» **Input records**:
----------

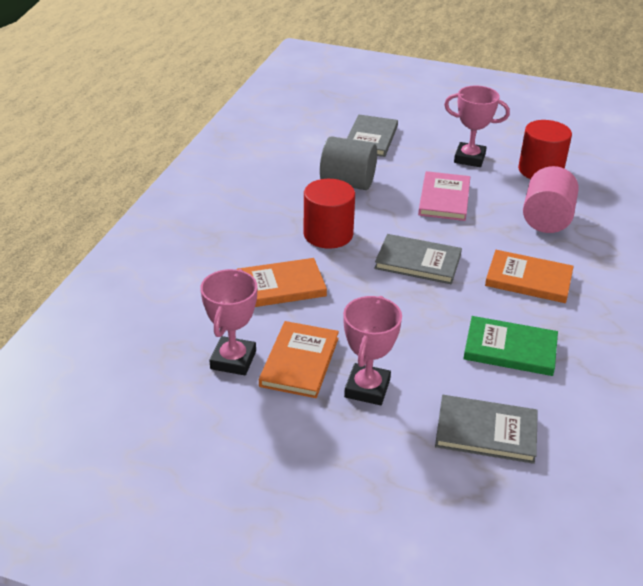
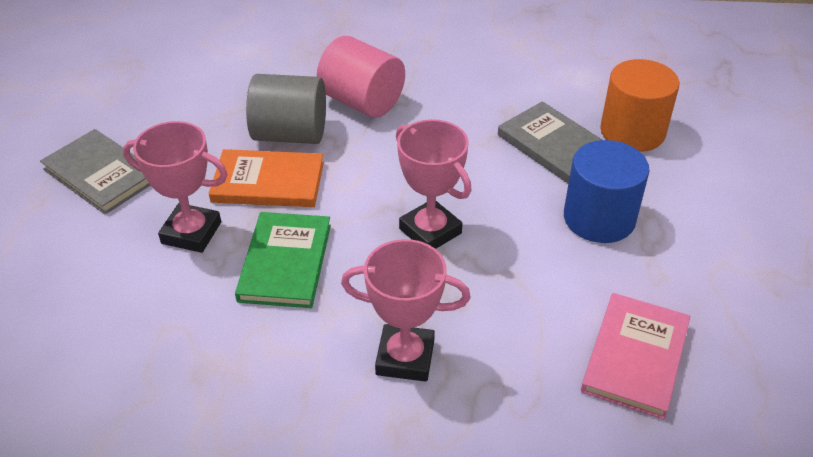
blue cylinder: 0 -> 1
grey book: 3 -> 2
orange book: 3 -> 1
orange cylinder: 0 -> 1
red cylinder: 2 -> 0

----------

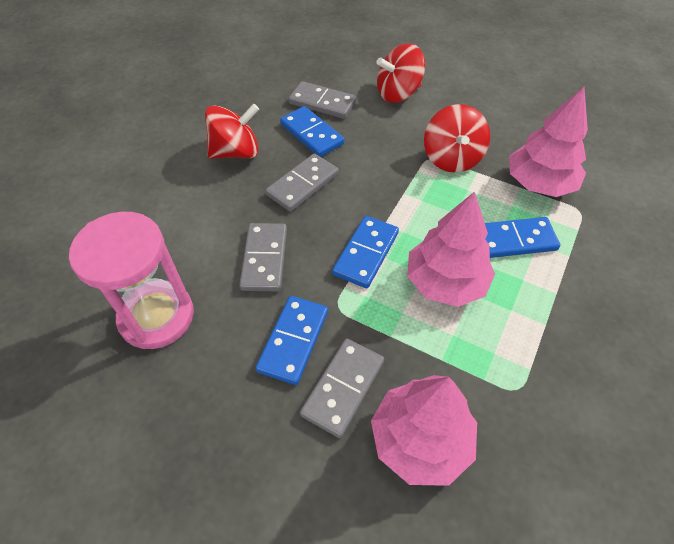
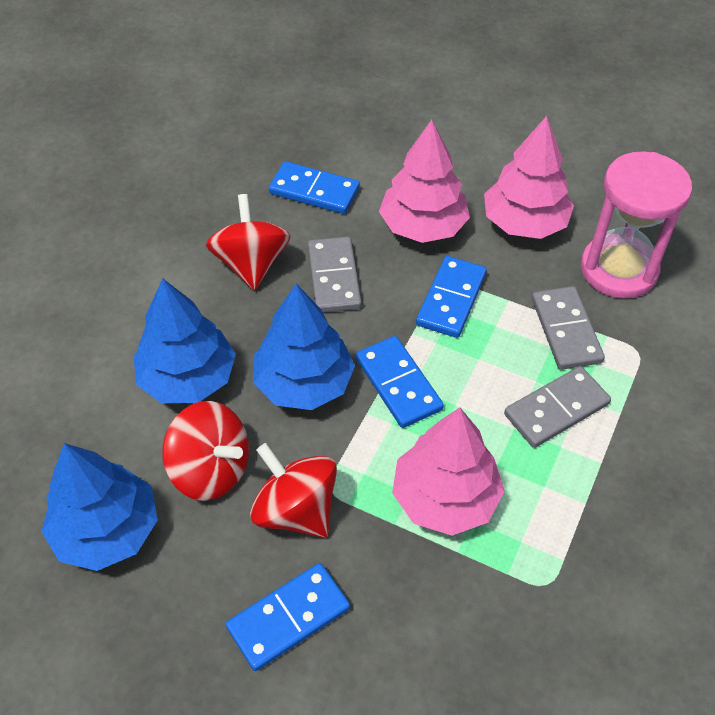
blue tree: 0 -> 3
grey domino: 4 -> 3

----------

» **Your task**: Output exactly the lines of the material above from the one containing "orange book: 3 -> 1" up to and including the one containing "red cylinder: 2 -> 0".

» **Task solution**:
orange book: 3 -> 1
orange cylinder: 0 -> 1
red cylinder: 2 -> 0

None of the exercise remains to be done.